Before-and-after object lists:
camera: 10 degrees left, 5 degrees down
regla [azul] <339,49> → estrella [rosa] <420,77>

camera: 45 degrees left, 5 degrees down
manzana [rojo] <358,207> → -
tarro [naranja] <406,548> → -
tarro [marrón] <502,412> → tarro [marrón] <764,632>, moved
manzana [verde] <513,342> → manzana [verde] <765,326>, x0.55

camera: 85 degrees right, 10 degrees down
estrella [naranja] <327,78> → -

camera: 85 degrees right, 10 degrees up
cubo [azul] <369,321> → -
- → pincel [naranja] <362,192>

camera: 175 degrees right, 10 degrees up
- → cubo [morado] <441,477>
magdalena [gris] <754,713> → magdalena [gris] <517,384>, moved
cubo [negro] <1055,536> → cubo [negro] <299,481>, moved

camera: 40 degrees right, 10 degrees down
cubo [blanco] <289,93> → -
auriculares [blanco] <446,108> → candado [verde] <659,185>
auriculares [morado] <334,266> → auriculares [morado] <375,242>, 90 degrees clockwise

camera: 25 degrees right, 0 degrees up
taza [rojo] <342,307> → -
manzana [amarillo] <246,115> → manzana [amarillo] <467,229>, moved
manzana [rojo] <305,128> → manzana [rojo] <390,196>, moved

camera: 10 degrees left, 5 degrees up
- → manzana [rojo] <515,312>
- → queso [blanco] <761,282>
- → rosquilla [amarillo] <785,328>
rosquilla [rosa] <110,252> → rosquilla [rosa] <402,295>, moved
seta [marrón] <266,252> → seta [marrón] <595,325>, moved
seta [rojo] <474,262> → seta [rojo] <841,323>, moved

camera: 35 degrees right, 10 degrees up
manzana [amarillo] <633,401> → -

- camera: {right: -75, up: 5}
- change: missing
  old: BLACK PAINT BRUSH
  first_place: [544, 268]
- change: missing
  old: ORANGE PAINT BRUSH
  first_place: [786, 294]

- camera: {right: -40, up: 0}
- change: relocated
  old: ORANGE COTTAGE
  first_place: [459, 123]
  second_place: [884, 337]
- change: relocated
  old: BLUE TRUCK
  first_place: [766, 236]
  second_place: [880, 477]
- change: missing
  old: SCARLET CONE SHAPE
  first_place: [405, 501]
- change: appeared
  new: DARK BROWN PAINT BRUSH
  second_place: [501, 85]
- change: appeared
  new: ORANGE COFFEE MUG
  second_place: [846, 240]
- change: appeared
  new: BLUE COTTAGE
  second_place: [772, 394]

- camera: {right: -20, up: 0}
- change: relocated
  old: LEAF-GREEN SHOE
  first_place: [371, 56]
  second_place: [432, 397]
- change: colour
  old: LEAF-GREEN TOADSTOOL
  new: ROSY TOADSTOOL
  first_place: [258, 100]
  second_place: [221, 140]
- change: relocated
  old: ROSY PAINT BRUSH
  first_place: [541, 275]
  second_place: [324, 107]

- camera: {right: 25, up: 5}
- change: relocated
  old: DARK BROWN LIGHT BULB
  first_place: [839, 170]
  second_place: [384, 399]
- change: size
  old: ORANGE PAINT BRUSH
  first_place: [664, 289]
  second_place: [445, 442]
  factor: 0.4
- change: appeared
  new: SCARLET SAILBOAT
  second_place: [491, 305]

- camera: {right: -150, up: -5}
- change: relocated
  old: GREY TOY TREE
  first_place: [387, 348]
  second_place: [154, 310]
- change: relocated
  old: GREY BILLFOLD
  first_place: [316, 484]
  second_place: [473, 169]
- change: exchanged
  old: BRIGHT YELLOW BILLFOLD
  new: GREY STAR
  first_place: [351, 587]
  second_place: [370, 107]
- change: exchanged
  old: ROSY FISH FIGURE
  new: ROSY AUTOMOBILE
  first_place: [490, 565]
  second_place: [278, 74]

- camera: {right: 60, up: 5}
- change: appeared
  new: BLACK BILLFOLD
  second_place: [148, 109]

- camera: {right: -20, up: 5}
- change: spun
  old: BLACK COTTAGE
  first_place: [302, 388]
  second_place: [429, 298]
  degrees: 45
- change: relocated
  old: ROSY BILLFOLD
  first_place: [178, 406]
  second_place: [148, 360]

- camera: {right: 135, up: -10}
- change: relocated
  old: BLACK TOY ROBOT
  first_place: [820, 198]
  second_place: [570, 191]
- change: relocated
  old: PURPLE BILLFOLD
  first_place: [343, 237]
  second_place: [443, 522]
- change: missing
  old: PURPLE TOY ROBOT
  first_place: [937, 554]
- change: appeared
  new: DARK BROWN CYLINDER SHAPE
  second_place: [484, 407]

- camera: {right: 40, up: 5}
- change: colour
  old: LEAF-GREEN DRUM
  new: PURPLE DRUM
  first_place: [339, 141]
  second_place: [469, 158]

* [DESCRIPTION OF THE TASK]
The lines above, starting at the one with "new: BLACK BILLFOLD" and ending at the one with "old: BLACK TOY ROBOT", are the only ones to return, exactly as written.

* [ANSWER SPACE]
  new: BLACK BILLFOLD
  second_place: [148, 109]

- camera: {right: -20, up: 5}
- change: spun
  old: BLACK COTTAGE
  first_place: [302, 388]
  second_place: [429, 298]
  degrees: 45
- change: relocated
  old: ROSY BILLFOLD
  first_place: [178, 406]
  second_place: [148, 360]

- camera: {right: 135, up: -10}
- change: relocated
  old: BLACK TOY ROBOT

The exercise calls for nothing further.